Exercise details – Please gather every line in the rows below that contains the string "tuplet". Letter case counts.

** Begin Data entries **

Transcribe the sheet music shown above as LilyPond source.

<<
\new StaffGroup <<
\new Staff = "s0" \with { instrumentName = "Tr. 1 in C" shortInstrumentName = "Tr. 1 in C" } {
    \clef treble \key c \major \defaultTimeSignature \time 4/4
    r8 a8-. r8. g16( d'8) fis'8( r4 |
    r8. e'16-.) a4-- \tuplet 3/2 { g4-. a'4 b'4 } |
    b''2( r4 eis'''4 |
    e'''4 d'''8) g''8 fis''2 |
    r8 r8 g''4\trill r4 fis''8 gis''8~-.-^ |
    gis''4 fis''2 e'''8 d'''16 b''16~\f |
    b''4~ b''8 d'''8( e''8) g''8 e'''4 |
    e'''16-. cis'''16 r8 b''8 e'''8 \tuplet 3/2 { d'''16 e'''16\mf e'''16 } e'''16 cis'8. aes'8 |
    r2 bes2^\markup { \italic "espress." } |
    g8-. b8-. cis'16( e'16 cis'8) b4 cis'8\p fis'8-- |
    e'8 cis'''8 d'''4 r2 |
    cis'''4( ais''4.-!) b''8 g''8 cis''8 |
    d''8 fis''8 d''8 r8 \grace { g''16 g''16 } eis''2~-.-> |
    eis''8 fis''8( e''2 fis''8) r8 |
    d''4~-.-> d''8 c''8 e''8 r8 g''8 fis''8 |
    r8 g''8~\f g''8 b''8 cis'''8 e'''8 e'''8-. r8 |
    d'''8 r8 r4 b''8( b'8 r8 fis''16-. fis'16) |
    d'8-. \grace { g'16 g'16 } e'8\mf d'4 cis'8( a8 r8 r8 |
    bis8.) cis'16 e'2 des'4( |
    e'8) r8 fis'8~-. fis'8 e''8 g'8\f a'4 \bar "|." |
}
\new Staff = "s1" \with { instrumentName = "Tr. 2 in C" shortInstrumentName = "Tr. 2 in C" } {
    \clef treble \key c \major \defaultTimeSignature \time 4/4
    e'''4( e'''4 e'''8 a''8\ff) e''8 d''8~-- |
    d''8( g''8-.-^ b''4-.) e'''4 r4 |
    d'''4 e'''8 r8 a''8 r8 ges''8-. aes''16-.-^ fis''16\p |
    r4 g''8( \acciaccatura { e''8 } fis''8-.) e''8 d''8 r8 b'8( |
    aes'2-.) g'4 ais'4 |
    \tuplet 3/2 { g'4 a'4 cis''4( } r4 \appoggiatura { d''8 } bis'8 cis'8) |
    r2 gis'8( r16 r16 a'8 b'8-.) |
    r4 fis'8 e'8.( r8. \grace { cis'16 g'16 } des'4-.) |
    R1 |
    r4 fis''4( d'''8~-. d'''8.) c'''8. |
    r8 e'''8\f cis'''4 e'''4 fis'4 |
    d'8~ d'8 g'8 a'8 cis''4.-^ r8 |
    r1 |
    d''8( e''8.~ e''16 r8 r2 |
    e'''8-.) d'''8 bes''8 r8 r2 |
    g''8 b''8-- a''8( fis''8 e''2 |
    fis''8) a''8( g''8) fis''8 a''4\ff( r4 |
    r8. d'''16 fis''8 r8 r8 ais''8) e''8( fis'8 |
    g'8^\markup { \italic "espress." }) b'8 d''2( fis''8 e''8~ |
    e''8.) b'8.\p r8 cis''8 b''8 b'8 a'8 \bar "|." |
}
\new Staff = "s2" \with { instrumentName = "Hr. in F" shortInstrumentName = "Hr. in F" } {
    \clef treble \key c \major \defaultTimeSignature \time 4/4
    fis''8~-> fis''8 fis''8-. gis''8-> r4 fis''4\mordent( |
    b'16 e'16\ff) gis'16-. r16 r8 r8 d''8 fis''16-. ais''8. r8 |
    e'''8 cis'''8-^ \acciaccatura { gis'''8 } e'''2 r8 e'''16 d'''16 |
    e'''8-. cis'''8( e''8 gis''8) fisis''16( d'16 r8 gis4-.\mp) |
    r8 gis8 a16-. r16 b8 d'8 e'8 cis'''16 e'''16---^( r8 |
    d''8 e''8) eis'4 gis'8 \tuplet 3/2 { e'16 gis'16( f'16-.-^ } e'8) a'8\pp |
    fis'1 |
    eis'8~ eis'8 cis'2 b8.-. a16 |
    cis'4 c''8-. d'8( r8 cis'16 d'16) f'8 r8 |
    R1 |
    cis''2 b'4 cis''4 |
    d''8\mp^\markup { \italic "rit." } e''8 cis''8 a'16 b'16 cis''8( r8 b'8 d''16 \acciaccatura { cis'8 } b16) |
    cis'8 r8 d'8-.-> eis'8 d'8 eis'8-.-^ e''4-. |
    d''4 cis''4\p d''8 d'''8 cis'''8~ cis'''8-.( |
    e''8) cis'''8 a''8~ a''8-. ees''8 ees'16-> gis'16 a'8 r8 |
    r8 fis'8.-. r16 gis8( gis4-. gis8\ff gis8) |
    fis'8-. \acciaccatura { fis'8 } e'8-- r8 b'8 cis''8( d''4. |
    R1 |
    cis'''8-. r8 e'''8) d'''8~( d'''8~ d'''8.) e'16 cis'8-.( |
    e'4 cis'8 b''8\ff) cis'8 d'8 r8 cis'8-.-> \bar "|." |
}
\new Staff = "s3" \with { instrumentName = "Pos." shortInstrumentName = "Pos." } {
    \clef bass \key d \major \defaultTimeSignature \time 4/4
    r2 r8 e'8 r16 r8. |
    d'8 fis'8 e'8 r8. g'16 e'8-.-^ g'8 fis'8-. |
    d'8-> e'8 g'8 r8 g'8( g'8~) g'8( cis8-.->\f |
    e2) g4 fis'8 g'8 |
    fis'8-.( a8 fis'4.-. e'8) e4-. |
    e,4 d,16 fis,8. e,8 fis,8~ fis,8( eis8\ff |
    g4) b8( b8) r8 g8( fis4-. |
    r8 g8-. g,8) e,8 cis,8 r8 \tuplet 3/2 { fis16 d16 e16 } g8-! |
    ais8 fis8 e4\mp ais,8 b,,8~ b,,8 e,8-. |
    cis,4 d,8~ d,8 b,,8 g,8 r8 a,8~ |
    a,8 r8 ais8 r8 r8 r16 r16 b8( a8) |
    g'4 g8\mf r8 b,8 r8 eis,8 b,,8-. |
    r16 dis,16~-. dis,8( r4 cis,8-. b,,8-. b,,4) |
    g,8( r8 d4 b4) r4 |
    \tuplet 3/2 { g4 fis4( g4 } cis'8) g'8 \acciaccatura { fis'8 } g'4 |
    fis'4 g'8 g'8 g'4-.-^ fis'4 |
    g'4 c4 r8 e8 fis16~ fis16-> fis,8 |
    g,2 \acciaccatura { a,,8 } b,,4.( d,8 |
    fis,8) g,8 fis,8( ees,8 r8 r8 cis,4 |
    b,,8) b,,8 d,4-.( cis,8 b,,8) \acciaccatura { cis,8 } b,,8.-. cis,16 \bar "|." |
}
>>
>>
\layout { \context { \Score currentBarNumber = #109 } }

** End Data entries **

Written solution –
    r8. e'16-.) a4-- \tuplet 3/2 { g4-. a'4 b'4 } |
    e'''16-. cis'''16 r8 b''8 e'''8 \tuplet 3/2 { d'''16 e'''16\mf e'''16 } e'''16 cis'8. aes'8 |
    \tuplet 3/2 { g'4 a'4 cis''4( } r4 \appoggiatura { d''8 } bis'8 cis'8) |
    d''8 e''8) eis'4 gis'8 \tuplet 3/2 { e'16 gis'16( f'16-.-^ } e'8) a'8\pp |
    r8 g8-. g,8) e,8 cis,8 r8 \tuplet 3/2 { fis16 d16 e16 } g8-! |
    \tuplet 3/2 { g4 fis4( g4 } cis'8) g'8 \acciaccatura { fis'8 } g'4 |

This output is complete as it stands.